ABOUT THIS TASK => Only the lines holding "plus" are wanted. Copy every one from the records below.

#### INPUT

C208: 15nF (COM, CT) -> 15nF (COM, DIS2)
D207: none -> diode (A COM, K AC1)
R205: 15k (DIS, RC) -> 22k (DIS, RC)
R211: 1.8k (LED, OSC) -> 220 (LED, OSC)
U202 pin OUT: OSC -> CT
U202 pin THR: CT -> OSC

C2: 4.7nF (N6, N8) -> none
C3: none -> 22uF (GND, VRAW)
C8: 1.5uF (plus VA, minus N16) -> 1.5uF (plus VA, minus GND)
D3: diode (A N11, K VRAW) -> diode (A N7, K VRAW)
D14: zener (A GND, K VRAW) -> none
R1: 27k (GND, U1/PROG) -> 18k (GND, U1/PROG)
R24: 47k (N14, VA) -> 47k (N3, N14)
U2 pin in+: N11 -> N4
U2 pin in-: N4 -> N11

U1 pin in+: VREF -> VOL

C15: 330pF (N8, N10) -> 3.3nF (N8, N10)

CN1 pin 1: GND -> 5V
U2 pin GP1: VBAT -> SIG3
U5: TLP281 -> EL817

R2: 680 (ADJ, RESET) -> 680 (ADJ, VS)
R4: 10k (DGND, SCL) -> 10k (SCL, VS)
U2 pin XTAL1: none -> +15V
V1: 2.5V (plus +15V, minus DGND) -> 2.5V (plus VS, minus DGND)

########

PROBLEM SOLUTION =>
C8: 1.5uF (plus VA, minus N16) -> 1.5uF (plus VA, minus GND)
V1: 2.5V (plus +15V, minus DGND) -> 2.5V (plus VS, minus DGND)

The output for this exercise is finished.